(Records for the task)
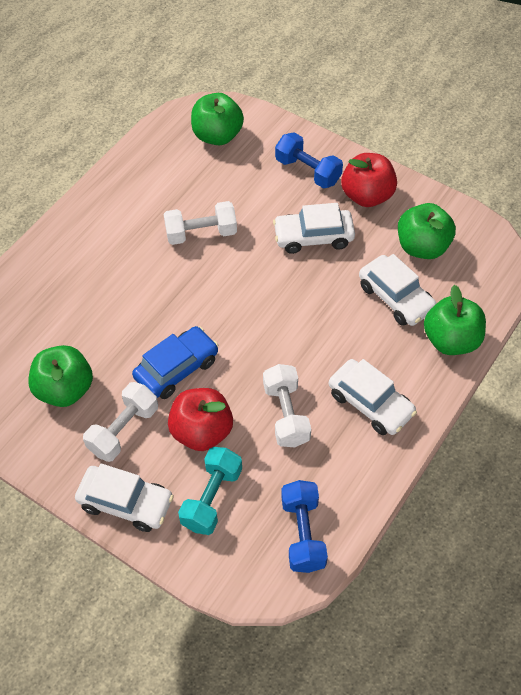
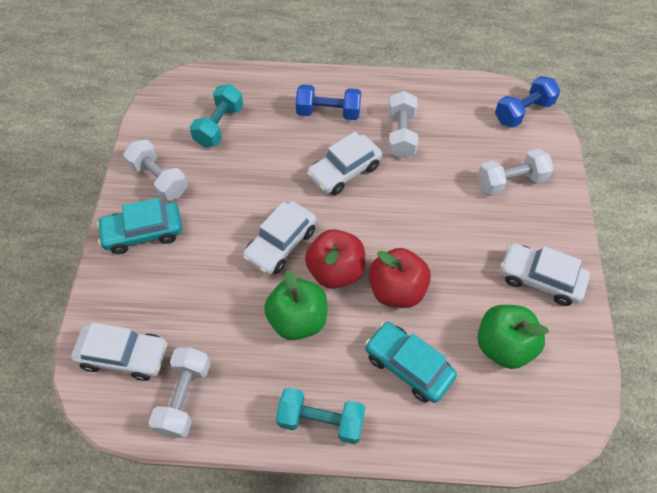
blue car: 1 -> 0
green apple: 4 -> 2
turquoise car: 0 -> 2
turquoise dumbbell: 1 -> 2
white dumbbell: 3 -> 4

(Problem details)
Everything in the records must be returned exactly, except the pictures.

(Solution for this task)
blue car: 1 -> 0
green apple: 4 -> 2
turquoise car: 0 -> 2
turquoise dumbbell: 1 -> 2
white dumbbell: 3 -> 4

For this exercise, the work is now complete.